Exercise:
Work through the data below and give the number of lines holding "AGND", nothing more.

*** Opening of Records for this exercise ***

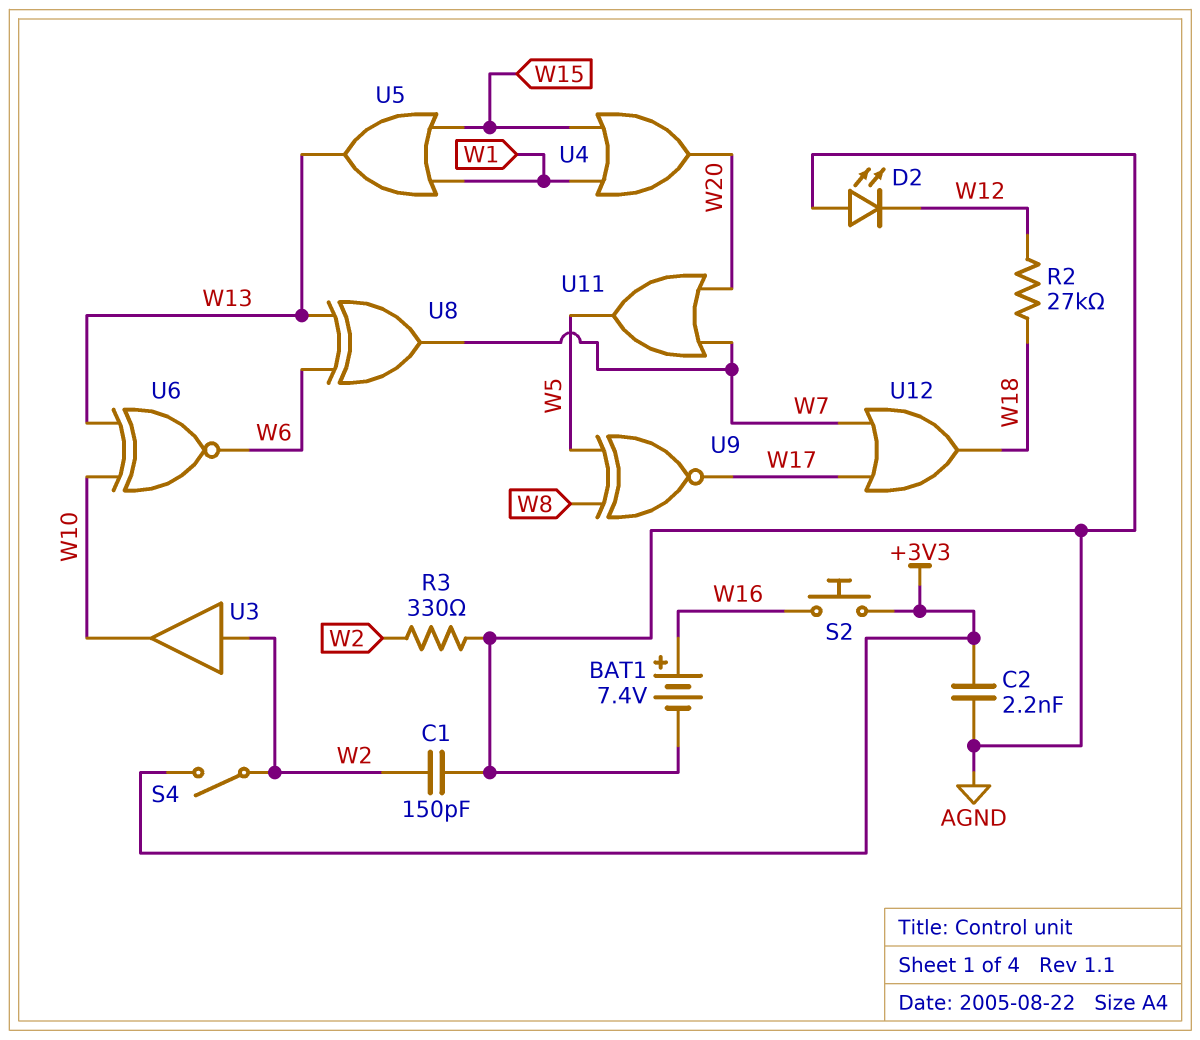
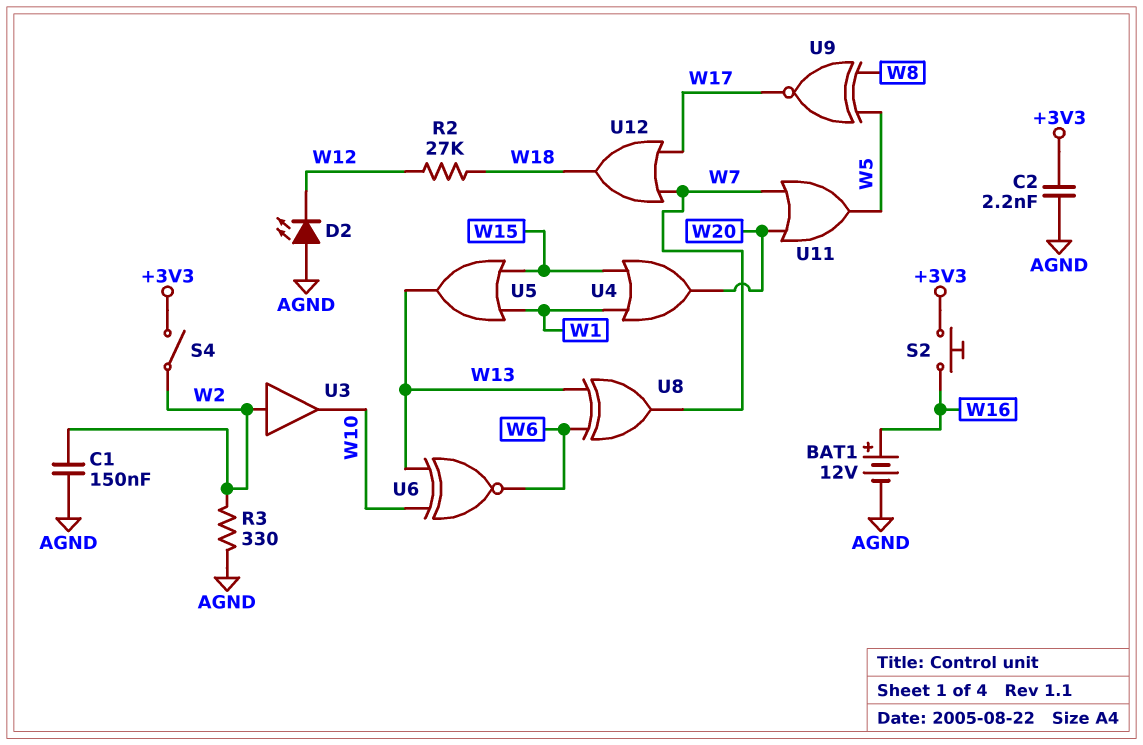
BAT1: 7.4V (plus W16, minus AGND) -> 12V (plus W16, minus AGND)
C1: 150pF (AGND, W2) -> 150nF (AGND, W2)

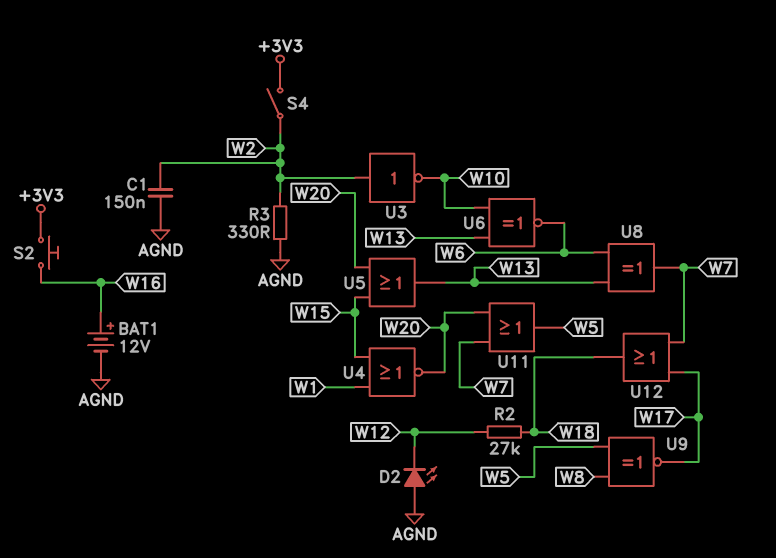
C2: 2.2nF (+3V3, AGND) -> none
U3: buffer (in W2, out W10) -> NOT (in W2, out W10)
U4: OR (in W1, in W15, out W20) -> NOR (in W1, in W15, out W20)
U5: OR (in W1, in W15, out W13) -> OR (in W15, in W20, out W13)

*** Close of Records for this exercise ***

Response to this exercise:
3